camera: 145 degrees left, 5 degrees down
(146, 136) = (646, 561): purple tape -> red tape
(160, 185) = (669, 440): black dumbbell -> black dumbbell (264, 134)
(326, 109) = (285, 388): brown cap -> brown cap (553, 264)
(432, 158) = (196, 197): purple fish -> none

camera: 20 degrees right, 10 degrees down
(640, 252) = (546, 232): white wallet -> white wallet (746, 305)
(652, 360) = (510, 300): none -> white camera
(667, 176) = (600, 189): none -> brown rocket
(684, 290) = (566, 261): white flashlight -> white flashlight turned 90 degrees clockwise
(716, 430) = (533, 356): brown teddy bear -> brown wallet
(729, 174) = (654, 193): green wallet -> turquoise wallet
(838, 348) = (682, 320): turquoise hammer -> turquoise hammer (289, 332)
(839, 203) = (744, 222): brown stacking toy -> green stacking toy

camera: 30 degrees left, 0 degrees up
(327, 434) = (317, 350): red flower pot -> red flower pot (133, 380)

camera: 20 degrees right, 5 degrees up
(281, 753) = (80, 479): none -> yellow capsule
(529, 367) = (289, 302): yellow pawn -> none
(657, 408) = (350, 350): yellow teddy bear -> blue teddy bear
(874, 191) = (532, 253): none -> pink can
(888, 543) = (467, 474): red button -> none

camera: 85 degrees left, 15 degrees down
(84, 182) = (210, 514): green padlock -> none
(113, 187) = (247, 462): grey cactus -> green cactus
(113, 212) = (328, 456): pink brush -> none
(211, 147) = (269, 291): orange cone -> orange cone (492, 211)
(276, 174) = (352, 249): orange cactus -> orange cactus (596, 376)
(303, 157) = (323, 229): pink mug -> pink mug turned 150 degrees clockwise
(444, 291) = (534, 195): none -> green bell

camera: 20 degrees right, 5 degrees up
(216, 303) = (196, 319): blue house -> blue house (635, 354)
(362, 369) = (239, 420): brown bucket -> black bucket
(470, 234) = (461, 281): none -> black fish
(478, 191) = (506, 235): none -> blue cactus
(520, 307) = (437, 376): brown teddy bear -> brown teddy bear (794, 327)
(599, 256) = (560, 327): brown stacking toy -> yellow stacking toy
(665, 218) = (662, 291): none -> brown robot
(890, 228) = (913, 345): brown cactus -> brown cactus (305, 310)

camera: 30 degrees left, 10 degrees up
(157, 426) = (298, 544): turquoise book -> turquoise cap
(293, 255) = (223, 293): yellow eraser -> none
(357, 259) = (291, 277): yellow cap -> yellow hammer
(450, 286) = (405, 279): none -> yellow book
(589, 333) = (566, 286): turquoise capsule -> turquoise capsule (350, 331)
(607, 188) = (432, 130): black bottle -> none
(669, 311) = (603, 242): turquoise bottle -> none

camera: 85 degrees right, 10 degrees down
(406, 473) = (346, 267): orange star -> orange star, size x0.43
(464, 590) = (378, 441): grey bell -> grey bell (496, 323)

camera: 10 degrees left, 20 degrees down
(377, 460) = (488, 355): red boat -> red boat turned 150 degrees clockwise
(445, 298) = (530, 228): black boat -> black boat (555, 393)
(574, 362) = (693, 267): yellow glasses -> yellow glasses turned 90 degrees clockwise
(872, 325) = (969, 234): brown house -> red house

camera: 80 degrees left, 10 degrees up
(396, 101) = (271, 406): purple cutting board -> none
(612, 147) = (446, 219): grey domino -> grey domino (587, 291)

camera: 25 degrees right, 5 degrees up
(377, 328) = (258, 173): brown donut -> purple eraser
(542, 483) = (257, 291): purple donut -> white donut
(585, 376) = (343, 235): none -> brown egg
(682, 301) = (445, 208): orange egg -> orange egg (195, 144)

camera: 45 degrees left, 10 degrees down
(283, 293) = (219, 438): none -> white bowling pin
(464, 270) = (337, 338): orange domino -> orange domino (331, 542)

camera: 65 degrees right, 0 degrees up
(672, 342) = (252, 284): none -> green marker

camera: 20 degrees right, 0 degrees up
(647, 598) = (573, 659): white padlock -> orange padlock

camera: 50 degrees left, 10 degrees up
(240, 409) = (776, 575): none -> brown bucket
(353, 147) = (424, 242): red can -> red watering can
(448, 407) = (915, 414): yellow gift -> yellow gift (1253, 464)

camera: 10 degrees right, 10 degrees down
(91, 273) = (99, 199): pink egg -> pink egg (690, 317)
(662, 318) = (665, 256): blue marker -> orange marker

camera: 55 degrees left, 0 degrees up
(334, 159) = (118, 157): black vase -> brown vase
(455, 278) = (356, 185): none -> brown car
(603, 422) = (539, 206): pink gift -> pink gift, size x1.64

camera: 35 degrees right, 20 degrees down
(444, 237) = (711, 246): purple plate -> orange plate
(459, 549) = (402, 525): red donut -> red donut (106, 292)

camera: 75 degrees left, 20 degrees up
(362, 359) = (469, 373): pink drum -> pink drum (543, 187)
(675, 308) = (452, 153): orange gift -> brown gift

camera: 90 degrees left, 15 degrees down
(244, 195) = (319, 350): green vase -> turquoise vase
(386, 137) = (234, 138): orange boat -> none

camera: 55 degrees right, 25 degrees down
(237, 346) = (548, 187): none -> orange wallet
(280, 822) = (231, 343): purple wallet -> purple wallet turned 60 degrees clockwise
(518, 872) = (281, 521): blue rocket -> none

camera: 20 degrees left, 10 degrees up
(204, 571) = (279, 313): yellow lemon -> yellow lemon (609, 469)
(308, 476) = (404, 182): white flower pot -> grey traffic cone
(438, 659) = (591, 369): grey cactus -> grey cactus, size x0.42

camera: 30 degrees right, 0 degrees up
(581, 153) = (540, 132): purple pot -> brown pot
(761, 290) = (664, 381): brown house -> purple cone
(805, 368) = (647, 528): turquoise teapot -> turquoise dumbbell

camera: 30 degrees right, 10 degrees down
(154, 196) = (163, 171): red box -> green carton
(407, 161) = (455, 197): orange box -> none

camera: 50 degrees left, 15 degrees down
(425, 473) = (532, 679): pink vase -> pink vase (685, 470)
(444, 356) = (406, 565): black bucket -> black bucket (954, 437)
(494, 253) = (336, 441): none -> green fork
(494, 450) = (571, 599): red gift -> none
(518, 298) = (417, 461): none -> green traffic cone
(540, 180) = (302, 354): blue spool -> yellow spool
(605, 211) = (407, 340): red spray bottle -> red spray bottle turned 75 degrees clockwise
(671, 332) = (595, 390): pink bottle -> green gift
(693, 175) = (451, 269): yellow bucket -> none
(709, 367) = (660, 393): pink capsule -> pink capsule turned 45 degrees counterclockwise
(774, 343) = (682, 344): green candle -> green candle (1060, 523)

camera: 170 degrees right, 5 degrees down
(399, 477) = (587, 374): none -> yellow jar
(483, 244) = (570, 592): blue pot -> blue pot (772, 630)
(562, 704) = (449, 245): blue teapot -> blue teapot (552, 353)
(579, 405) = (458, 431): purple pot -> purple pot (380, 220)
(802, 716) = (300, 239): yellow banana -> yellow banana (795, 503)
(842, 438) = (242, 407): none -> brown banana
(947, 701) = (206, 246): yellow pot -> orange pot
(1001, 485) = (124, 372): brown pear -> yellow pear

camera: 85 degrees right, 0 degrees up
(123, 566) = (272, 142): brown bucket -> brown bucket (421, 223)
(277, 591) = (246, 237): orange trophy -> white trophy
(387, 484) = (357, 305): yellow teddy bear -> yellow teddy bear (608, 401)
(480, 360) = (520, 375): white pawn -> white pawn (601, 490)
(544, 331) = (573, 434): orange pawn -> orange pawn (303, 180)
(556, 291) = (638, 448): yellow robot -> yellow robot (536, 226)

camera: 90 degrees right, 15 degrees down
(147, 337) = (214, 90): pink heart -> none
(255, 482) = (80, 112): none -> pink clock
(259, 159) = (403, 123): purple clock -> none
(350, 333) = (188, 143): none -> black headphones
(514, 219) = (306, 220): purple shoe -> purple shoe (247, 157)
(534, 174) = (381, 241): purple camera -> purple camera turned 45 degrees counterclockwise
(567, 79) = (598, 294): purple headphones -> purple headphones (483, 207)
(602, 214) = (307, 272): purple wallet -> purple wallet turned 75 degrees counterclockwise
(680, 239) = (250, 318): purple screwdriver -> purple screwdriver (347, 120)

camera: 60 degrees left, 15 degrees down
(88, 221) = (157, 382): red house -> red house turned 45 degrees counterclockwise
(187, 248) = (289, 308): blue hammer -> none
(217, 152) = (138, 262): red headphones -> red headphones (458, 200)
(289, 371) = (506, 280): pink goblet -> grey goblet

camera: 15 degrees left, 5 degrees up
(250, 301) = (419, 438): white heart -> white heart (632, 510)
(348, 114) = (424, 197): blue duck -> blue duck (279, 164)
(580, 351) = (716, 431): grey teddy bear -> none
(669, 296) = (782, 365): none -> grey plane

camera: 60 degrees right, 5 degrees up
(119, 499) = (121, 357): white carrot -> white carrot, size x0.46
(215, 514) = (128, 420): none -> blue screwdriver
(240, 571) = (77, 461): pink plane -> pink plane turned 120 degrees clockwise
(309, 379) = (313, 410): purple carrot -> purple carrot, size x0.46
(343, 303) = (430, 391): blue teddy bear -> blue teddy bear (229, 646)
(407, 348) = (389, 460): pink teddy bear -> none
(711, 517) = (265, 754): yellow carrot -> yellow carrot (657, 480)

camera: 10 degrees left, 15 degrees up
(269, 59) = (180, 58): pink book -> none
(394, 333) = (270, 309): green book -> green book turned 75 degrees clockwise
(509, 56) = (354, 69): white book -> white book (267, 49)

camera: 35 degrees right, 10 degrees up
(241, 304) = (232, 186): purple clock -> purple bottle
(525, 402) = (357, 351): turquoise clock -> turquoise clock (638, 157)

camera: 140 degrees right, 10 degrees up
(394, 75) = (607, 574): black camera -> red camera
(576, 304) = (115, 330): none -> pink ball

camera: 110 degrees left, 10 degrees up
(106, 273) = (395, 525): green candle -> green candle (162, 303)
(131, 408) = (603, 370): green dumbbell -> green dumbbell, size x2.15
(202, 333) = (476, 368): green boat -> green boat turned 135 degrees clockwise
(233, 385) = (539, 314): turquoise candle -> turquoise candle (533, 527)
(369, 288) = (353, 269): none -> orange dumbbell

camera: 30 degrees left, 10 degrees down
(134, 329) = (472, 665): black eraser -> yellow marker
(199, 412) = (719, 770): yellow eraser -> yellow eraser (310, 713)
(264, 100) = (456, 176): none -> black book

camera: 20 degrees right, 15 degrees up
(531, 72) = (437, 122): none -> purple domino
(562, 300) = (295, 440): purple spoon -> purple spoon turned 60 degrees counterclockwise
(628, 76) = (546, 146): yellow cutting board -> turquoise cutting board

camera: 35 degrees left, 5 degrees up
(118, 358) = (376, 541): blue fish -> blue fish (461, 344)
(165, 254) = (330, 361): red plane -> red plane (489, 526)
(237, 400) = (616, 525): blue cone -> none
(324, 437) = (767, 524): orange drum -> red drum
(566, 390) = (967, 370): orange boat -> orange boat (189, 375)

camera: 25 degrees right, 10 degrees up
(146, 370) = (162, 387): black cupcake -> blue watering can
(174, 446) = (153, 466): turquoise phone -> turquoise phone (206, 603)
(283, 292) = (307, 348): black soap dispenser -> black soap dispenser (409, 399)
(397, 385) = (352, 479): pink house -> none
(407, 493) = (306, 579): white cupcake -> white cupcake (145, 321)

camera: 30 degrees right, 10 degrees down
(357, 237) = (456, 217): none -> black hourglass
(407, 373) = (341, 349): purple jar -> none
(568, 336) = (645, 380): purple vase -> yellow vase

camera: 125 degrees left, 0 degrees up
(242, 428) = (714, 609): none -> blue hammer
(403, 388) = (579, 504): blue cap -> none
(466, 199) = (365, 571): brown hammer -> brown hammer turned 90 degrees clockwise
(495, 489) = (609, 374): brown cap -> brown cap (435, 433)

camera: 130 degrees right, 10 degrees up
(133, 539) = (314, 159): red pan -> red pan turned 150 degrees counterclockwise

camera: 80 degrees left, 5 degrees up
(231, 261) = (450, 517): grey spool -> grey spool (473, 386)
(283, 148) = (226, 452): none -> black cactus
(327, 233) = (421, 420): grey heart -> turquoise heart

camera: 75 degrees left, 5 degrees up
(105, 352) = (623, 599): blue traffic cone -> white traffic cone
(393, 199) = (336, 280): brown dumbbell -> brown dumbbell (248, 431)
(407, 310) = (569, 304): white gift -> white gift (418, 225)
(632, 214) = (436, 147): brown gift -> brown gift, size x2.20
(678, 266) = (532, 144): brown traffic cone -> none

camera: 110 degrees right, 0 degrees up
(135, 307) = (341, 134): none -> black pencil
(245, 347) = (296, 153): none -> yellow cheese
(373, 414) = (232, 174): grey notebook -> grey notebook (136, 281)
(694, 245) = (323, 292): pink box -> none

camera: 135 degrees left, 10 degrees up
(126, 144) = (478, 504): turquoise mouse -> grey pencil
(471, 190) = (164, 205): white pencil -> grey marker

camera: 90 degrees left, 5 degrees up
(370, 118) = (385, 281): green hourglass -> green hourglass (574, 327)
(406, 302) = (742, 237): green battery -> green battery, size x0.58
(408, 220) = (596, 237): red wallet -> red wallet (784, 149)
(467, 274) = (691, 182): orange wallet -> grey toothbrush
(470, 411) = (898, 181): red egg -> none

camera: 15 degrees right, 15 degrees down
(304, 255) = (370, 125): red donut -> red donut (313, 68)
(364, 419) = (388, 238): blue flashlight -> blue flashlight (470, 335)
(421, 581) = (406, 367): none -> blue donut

◆ ◆ ◆ ◆

# [Task goal]
Copy the lines above exactly. Start with the line containing "(599, 256) = (560, 327): brown", end with the line containing "(293, 255) = (223, 293): yellow", and include both.

# [Result]
(599, 256) = (560, 327): brown stacking toy -> yellow stacking toy
(665, 218) = (662, 291): none -> brown robot
(890, 228) = (913, 345): brown cactus -> brown cactus (305, 310)

camera: 30 degrees left, 10 degrees up
(157, 426) = (298, 544): turquoise book -> turquoise cap
(293, 255) = (223, 293): yellow eraser -> none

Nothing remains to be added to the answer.